▶ _SHORT TASK_: Reproduce the following lines verbatim, starting at the line that contains "Image resolution: width=924" and ending at the line that contains "This screenshot has", with both of those lines included.

▶ _DATA FOR PROCESSING_:

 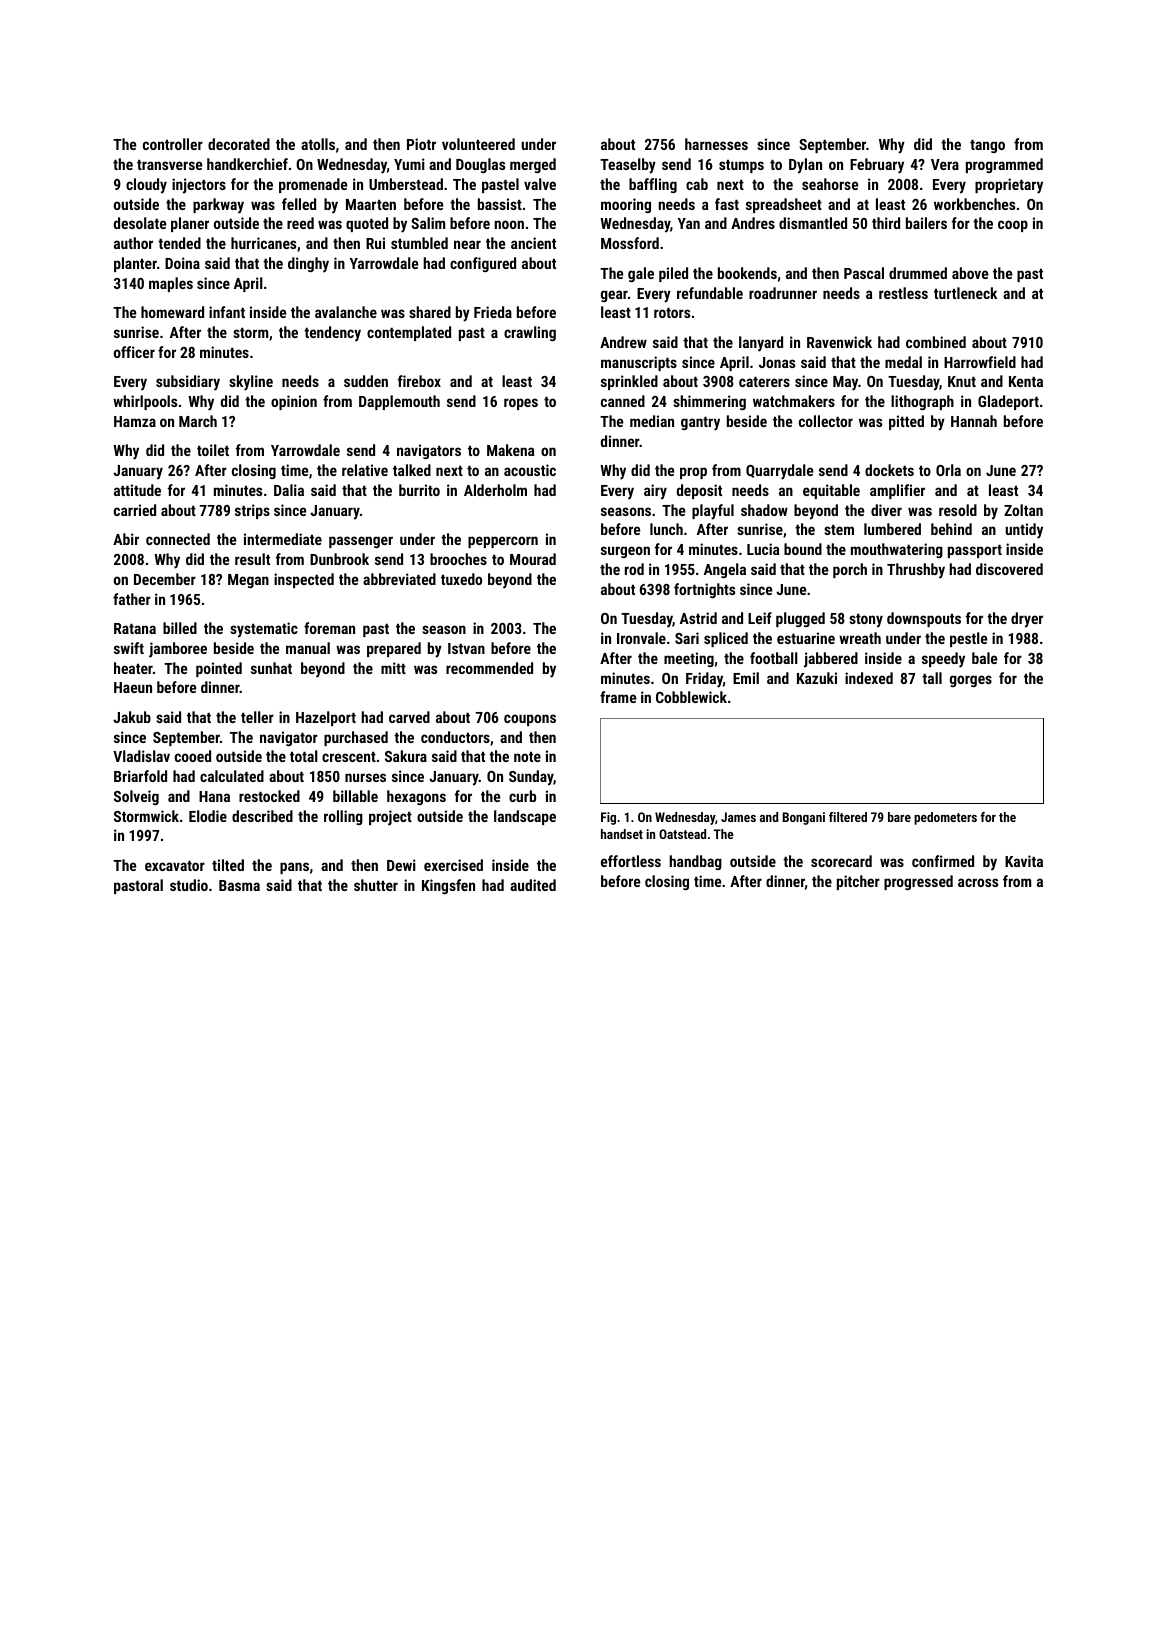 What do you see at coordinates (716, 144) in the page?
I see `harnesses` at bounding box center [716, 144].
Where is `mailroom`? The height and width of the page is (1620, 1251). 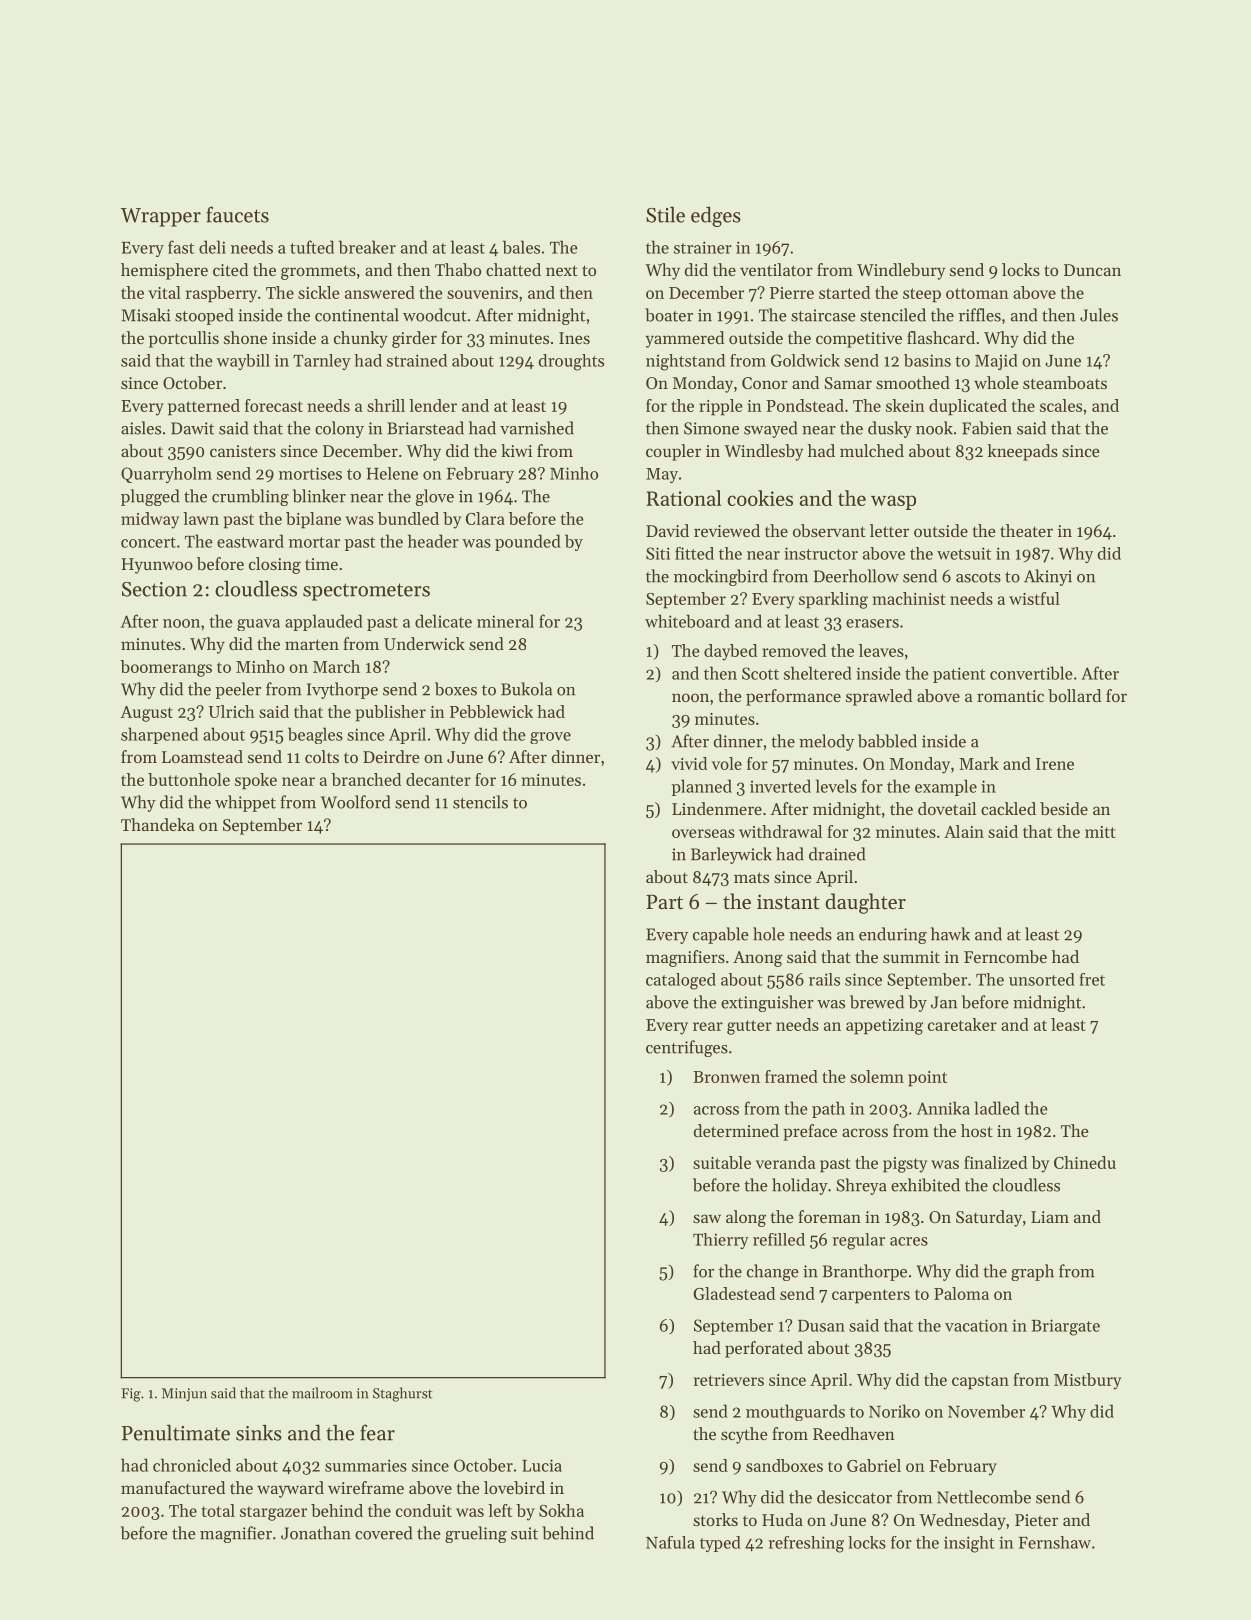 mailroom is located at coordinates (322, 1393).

...

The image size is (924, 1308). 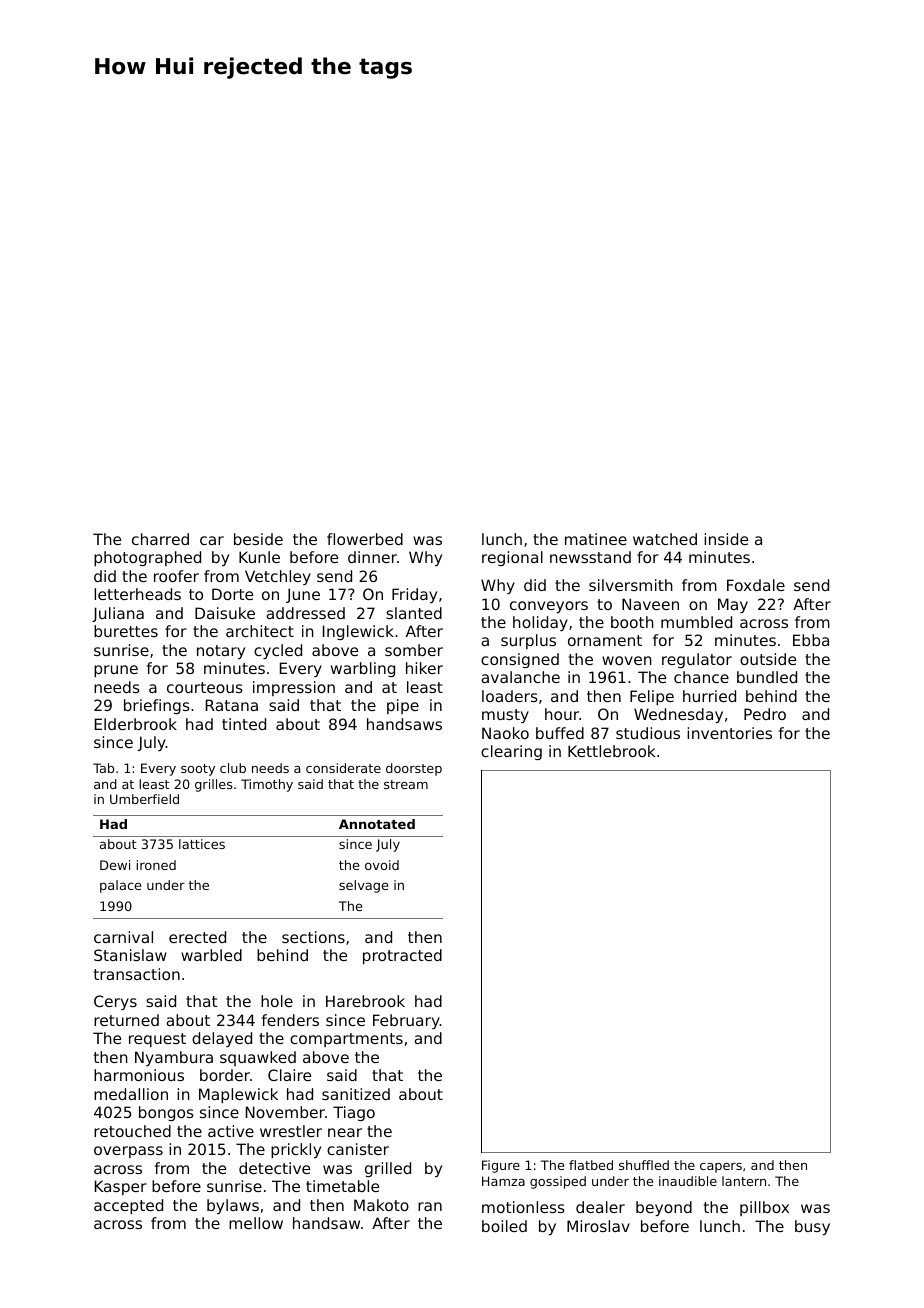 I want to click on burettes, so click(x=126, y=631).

* * *

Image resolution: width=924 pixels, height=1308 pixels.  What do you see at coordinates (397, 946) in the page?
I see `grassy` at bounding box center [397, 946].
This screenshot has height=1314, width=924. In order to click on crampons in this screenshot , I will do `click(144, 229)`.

▶ _WRITTEN ANSWER_:
Image resolution: width=924 pixels, height=1308 pixels.  What do you see at coordinates (397, 946) in the page?
I see `grassy` at bounding box center [397, 946].
This screenshot has height=1314, width=924. In order to click on crampons in this screenshot , I will do `click(144, 229)`.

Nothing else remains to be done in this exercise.